Instruction for the entries below: return the part that opens with the line containing "none -> white brick H6 level 1" and closes with the line containing "white brick J5:J8 level 1 -> none", exactly, and no pictures.

***** Data supplied *****

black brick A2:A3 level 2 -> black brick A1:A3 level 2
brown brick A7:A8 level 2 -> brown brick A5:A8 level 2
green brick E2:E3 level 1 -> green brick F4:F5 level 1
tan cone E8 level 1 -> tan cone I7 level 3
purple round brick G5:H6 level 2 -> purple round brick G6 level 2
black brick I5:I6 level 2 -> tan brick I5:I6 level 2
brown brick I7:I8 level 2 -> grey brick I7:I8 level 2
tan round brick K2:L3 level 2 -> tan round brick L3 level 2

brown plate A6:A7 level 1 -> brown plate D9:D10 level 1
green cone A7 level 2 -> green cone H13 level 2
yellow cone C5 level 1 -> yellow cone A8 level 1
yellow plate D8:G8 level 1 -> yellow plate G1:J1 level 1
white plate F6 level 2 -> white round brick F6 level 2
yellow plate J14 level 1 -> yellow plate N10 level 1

*****
***** Data supplied *****

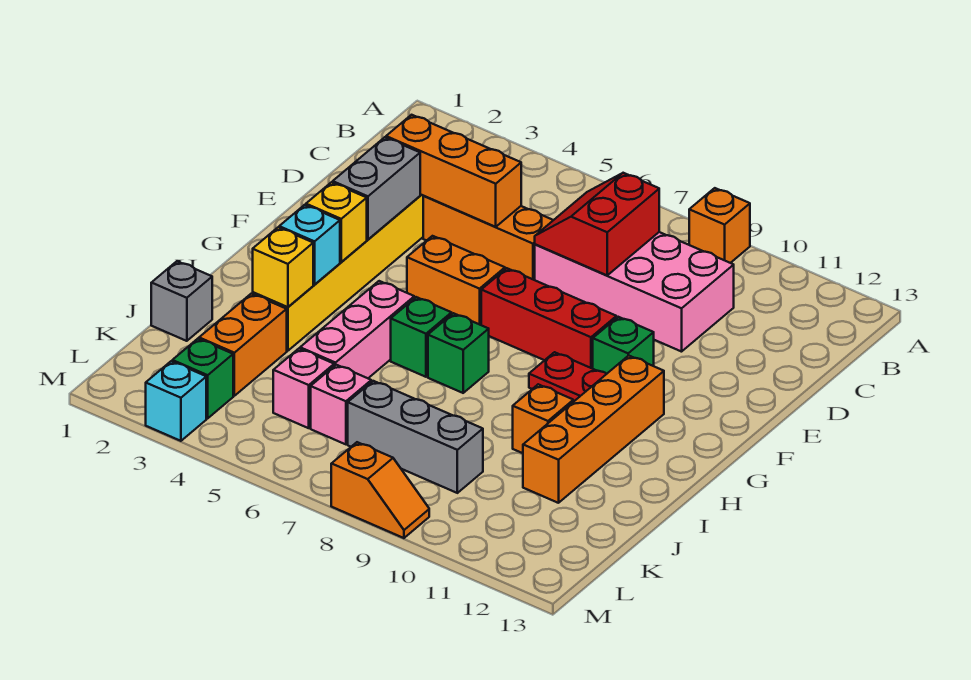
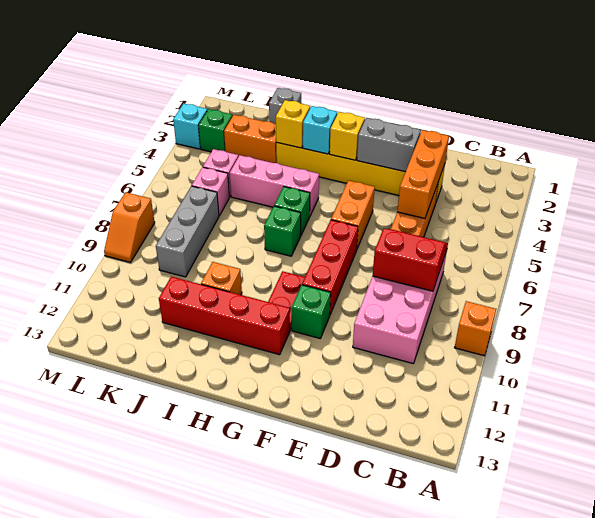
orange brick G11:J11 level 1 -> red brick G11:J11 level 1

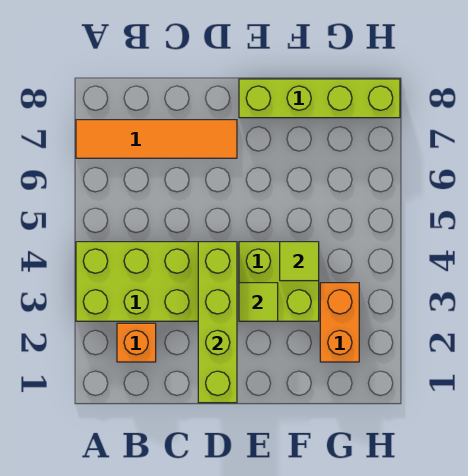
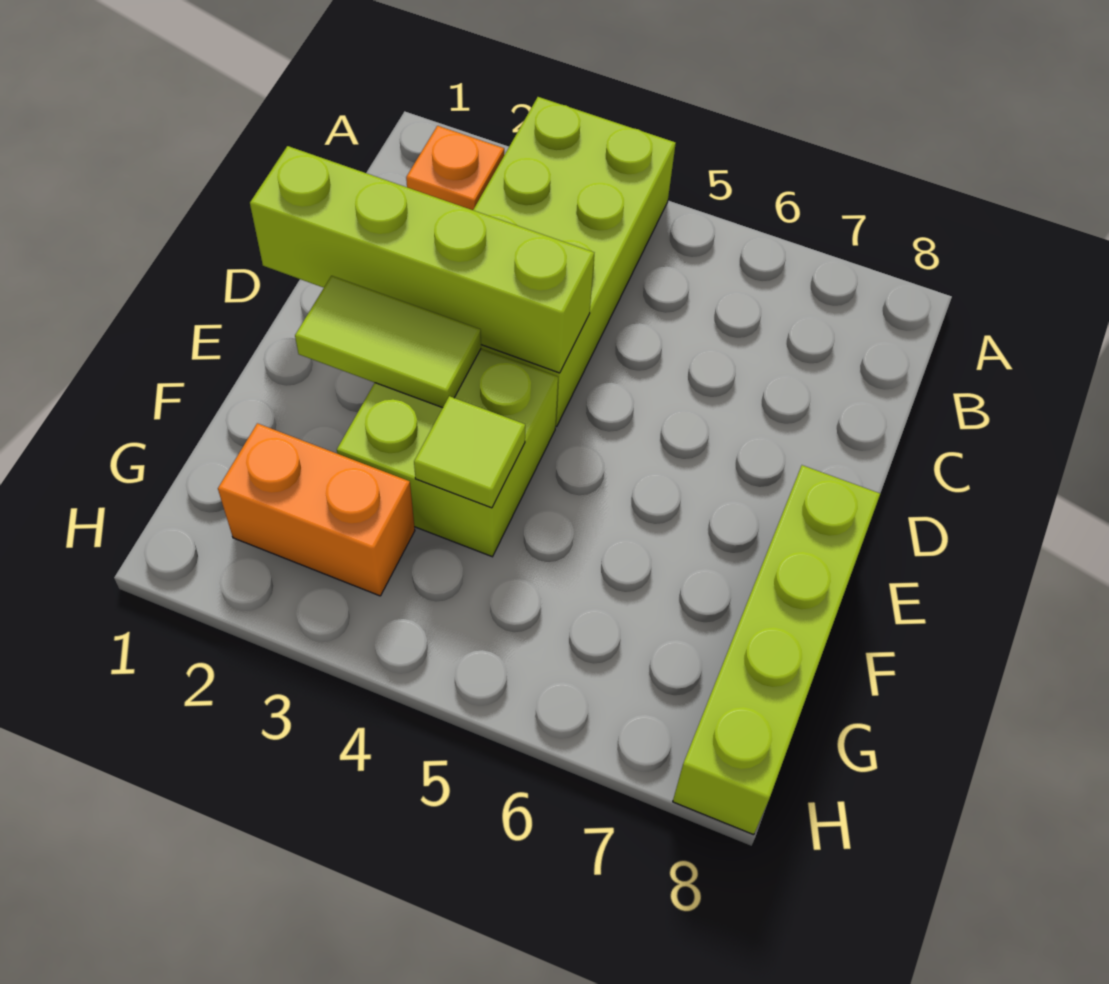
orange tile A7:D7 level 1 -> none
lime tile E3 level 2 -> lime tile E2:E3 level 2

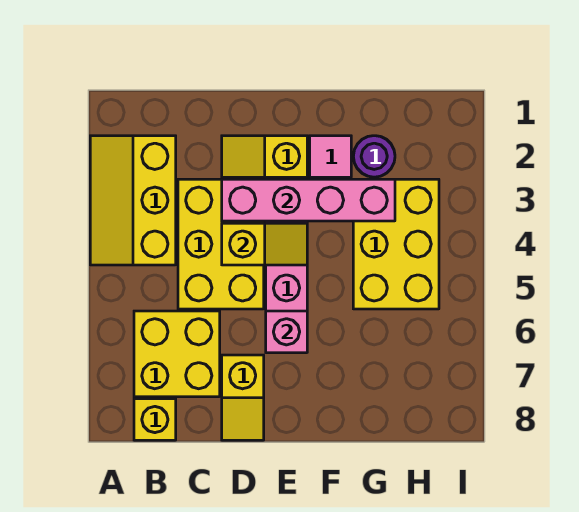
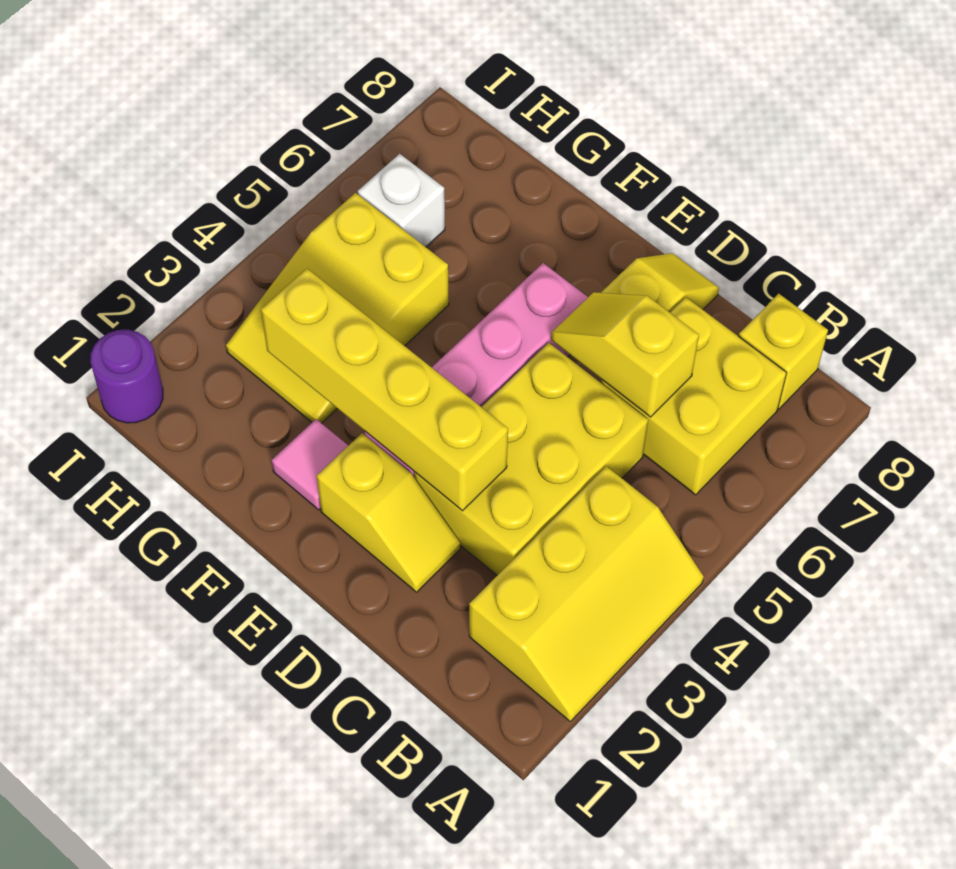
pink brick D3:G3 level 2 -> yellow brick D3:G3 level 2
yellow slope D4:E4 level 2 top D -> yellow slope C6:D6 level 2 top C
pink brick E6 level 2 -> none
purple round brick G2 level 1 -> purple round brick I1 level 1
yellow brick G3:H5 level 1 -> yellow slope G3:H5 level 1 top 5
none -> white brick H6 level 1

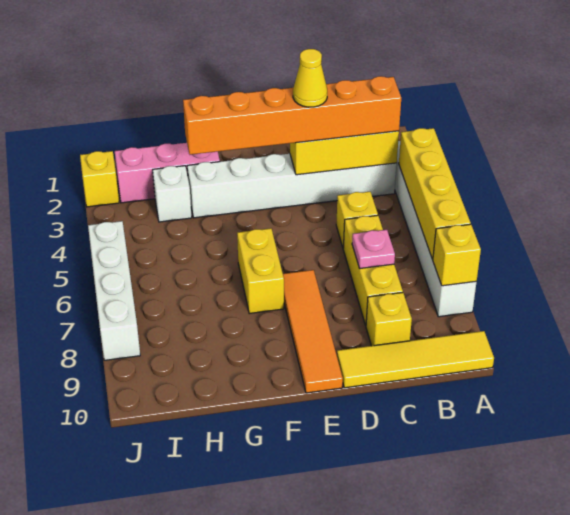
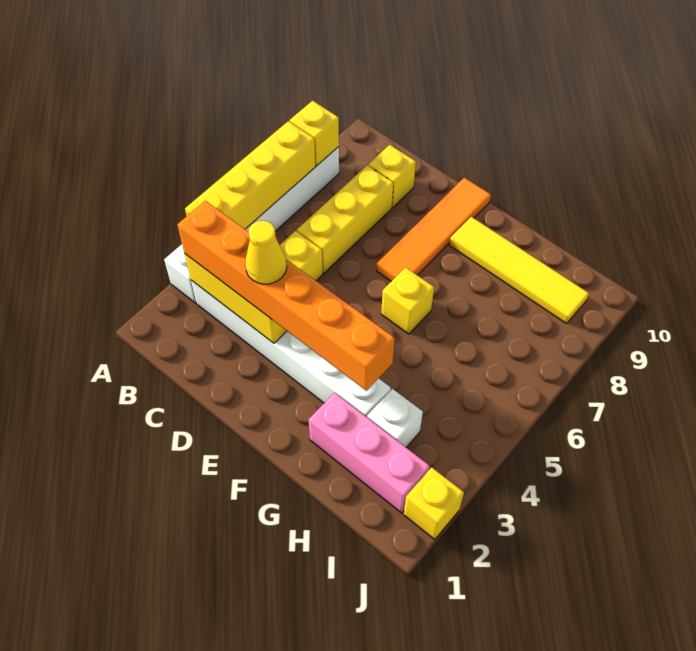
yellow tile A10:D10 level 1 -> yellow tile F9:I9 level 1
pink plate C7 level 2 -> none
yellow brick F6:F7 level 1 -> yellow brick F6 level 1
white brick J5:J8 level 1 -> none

*****

Answer to the exercise:
none -> white brick H6 level 1

yellow tile A10:D10 level 1 -> yellow tile F9:I9 level 1
pink plate C7 level 2 -> none
yellow brick F6:F7 level 1 -> yellow brick F6 level 1
white brick J5:J8 level 1 -> none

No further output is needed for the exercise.